# Data entries
######
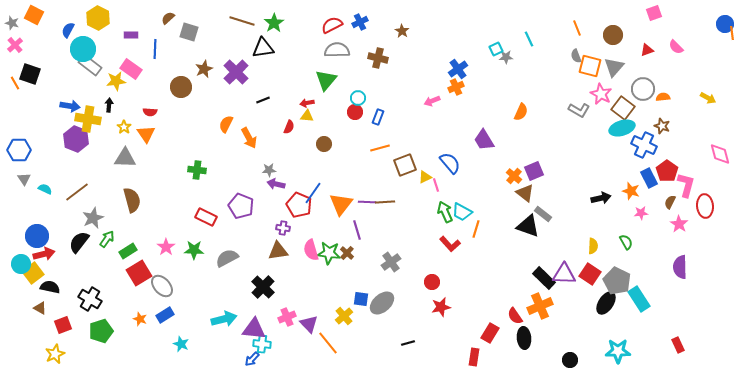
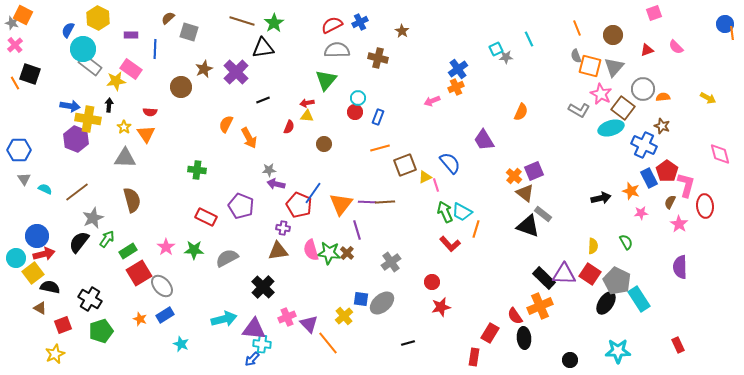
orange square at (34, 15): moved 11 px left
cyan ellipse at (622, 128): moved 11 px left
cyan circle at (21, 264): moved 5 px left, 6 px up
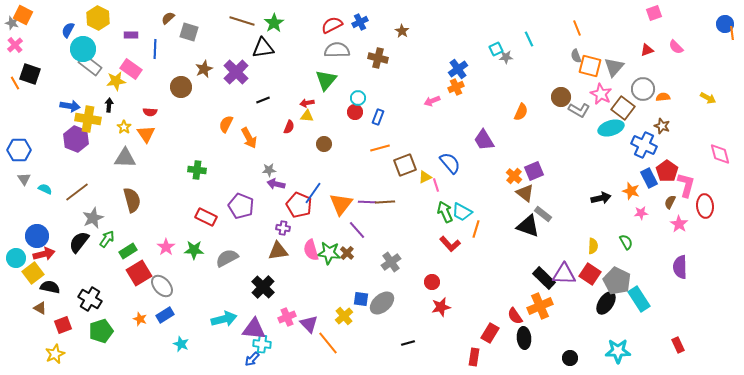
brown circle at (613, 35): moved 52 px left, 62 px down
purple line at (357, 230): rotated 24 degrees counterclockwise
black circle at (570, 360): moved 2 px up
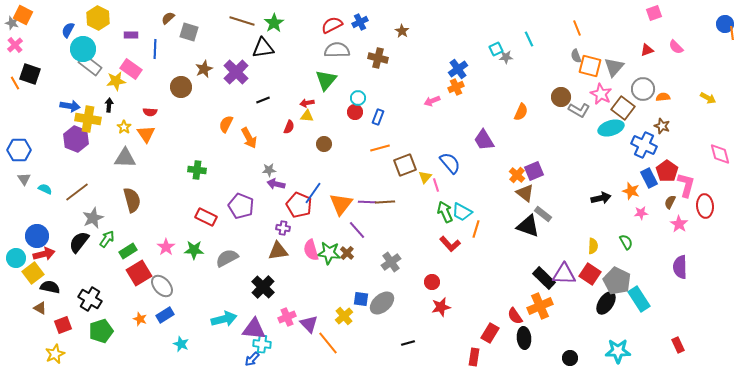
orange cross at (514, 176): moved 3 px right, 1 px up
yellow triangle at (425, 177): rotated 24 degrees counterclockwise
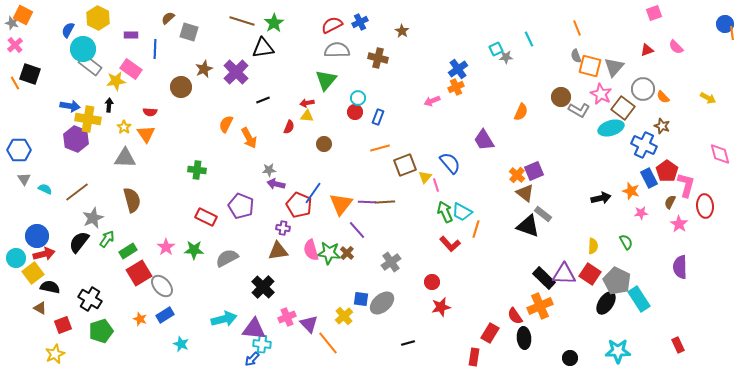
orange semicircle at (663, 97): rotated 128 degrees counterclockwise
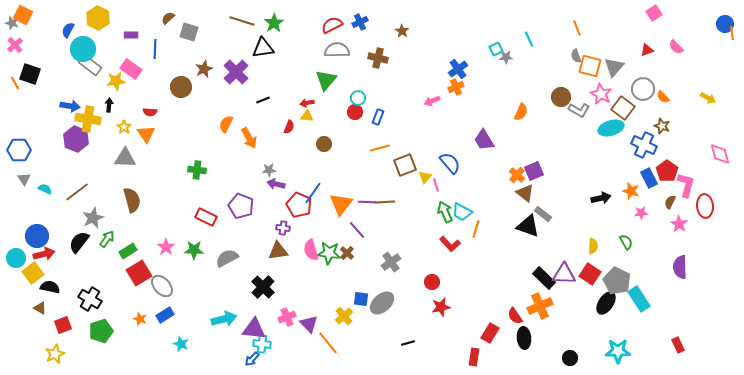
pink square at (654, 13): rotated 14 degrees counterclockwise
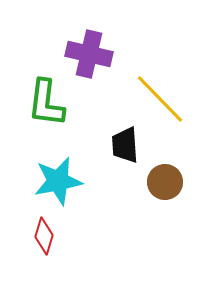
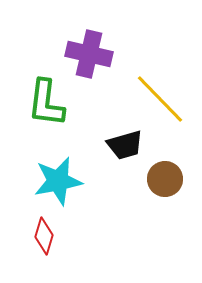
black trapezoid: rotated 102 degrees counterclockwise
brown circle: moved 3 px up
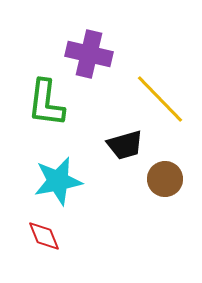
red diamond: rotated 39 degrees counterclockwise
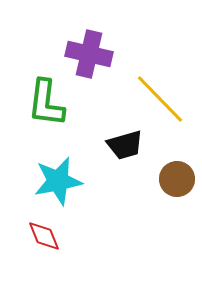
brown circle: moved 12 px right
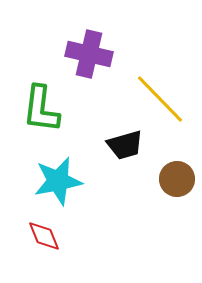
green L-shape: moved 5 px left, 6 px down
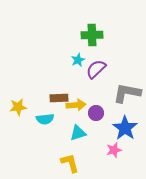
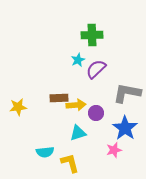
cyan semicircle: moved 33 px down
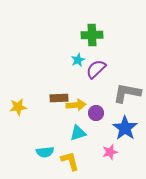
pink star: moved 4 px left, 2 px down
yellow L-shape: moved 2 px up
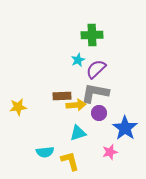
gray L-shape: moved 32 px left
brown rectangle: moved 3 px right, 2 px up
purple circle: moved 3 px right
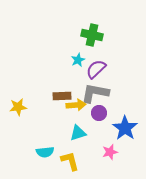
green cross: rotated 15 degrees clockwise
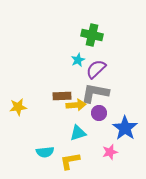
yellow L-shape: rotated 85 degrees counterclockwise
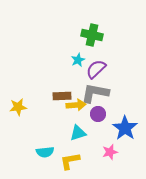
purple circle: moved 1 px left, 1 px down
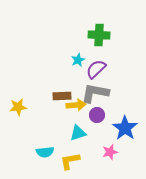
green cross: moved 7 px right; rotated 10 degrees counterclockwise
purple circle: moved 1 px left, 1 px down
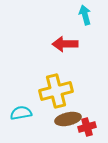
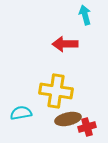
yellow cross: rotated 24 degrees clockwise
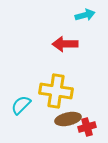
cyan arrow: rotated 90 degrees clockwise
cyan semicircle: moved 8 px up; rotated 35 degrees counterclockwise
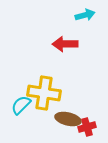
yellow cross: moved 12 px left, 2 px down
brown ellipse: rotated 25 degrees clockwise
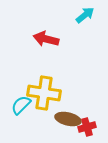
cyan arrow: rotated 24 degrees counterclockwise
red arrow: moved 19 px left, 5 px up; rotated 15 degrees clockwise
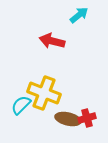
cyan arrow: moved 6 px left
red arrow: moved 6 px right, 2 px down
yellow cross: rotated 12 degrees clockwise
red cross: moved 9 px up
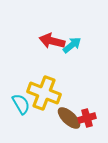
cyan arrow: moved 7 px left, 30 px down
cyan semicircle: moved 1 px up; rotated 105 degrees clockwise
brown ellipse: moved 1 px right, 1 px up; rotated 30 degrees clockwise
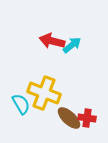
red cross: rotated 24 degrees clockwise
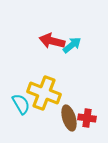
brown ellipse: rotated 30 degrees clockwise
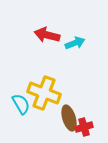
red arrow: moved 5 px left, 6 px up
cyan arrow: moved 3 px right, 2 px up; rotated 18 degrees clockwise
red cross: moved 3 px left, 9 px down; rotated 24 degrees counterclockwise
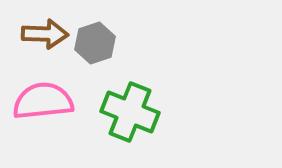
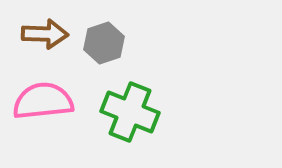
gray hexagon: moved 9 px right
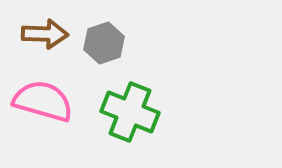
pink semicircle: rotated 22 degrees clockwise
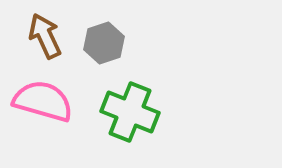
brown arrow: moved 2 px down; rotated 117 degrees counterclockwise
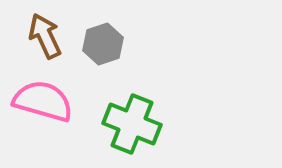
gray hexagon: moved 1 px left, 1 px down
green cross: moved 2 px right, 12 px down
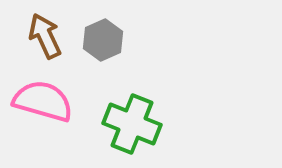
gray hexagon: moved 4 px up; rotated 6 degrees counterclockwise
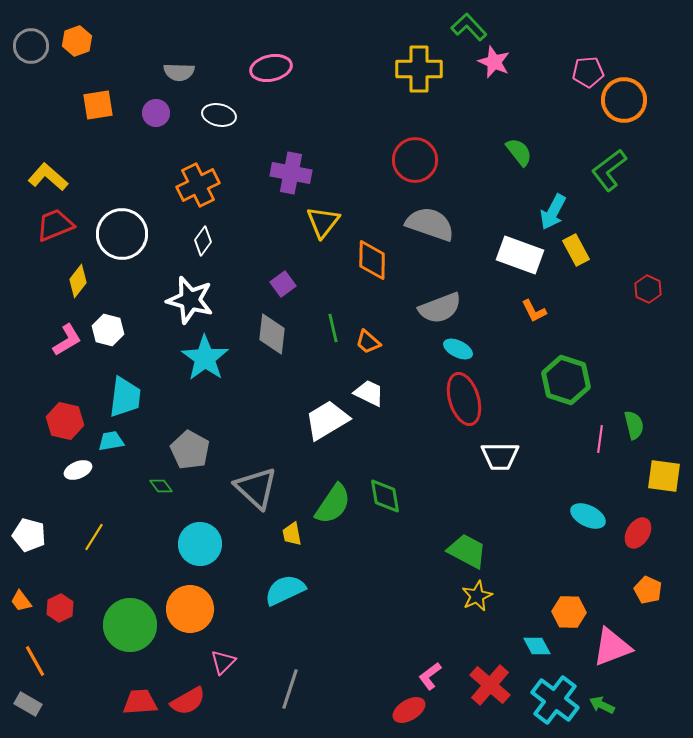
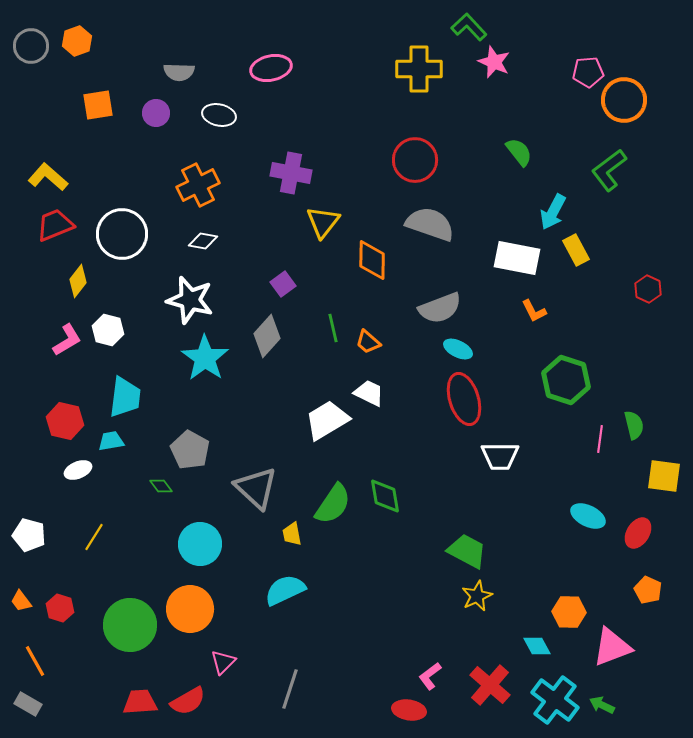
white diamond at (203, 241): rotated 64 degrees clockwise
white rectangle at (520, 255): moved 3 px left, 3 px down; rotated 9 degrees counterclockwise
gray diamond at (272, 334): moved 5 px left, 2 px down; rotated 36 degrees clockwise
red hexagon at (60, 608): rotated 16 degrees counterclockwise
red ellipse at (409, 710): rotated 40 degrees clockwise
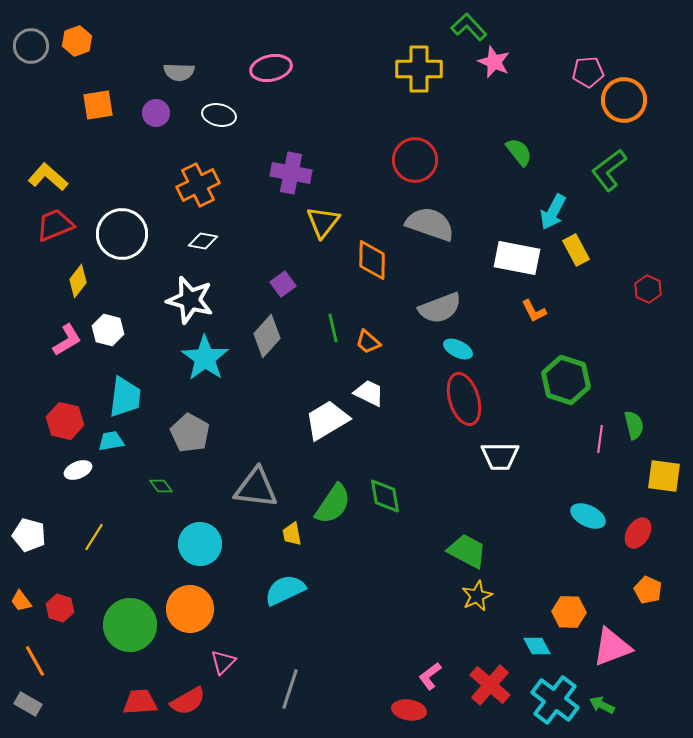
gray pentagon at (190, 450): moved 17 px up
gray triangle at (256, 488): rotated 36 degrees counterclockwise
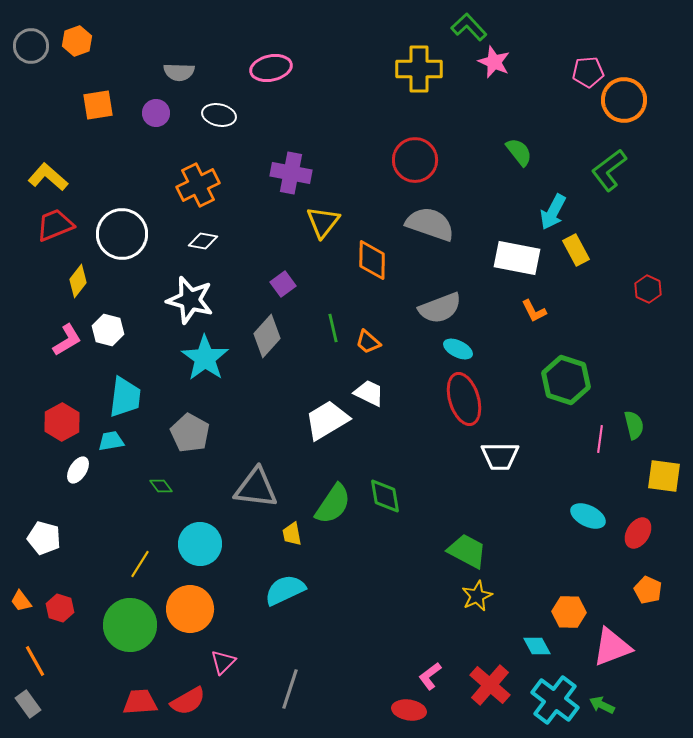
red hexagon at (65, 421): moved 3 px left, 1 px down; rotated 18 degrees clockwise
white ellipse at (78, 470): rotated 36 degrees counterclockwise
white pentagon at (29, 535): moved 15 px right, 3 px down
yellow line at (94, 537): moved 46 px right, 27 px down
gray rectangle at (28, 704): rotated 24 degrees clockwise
######
# What to work on
Format every line of the material as a JSON list of strings, one string per line, with blank lines dropped. Leave the pictures out of the list.

# Result for this exercise
[
  "orange square at (34, 15): moved 11 px left",
  "cyan ellipse at (622, 128): moved 11 px left",
  "cyan circle at (21, 264): moved 5 px left, 6 px up",
  "brown circle at (613, 35): moved 52 px left, 62 px down",
  "purple line at (357, 230): rotated 24 degrees counterclockwise",
  "black circle at (570, 360): moved 2 px up",
  "orange cross at (514, 176): moved 3 px right, 1 px up",
  "yellow triangle at (425, 177): rotated 24 degrees counterclockwise",
  "orange semicircle at (663, 97): rotated 128 degrees counterclockwise",
  "pink square at (654, 13): rotated 14 degrees counterclockwise",
  "black trapezoid: rotated 102 degrees counterclockwise",
  "brown circle: moved 3 px up",
  "red diamond: rotated 39 degrees counterclockwise",
  "brown circle: moved 12 px right",
  "green L-shape: moved 5 px left, 6 px down",
  "cyan semicircle: moved 33 px down",
  "pink star: moved 4 px left, 2 px down",
  "yellow L-shape: moved 2 px up",
  "gray L-shape: moved 32 px left",
  "brown rectangle: moved 3 px right, 2 px up",
  "purple circle: moved 3 px right",
  "green cross: rotated 15 degrees clockwise",
  "yellow L-shape: rotated 85 degrees counterclockwise",
  "purple circle: moved 1 px left, 1 px down",
  "green cross: moved 7 px right; rotated 10 degrees counterclockwise",
  "purple circle: moved 1 px left, 1 px down",
  "yellow cross: rotated 24 degrees clockwise",
  "cyan arrow: rotated 90 degrees clockwise",
  "cyan semicircle: moved 8 px up; rotated 35 degrees counterclockwise",
  "yellow cross: moved 12 px left, 2 px down",
  "brown ellipse: rotated 25 degrees clockwise",
  "cyan arrow: rotated 24 degrees counterclockwise",
  "red arrow: moved 19 px left, 5 px up; rotated 15 degrees clockwise",
  "cyan arrow: moved 6 px left",
  "red arrow: moved 6 px right, 2 px down",
  "yellow cross: rotated 12 degrees clockwise",
  "red cross: moved 9 px up",
  "cyan arrow: moved 7 px left, 30 px down",
  "cyan semicircle: moved 1 px up; rotated 105 degrees clockwise",
  "brown ellipse: moved 1 px right, 1 px up; rotated 30 degrees clockwise",
  "red cross: rotated 24 degrees clockwise",
  "brown ellipse: rotated 30 degrees clockwise",
  "red arrow: moved 5 px left, 6 px up",
  "cyan arrow: moved 3 px right, 2 px up; rotated 18 degrees clockwise",
  "red cross: moved 3 px left, 9 px down; rotated 24 degrees counterclockwise",
  "gray hexagon: moved 9 px right",
  "pink semicircle: rotated 22 degrees clockwise",
  "brown arrow: moved 2 px down; rotated 117 degrees counterclockwise",
  "gray hexagon: moved 1 px left, 1 px down",
  "green cross: moved 2 px right, 12 px down",
  "gray hexagon: moved 4 px up; rotated 6 degrees counterclockwise",
  "white diamond at (203, 241): rotated 64 degrees clockwise",
  "white rectangle at (520, 255): moved 3 px left, 3 px down; rotated 9 degrees counterclockwise",
  "gray diamond at (272, 334): moved 5 px left, 2 px down; rotated 36 degrees clockwise",
  "red hexagon at (60, 608): rotated 16 degrees counterclockwise",
  "red ellipse at (409, 710): rotated 40 degrees clockwise",
  "gray pentagon at (190, 450): moved 17 px up",
  "gray triangle at (256, 488): rotated 36 degrees counterclockwise",
  "red hexagon at (65, 421): moved 3 px left, 1 px down; rotated 18 degrees clockwise",
  "white ellipse at (78, 470): rotated 36 degrees counterclockwise",
  "white pentagon at (29, 535): moved 15 px right, 3 px down",
  "yellow line at (94, 537): moved 46 px right, 27 px down",
  "gray rectangle at (28, 704): rotated 24 degrees clockwise"
]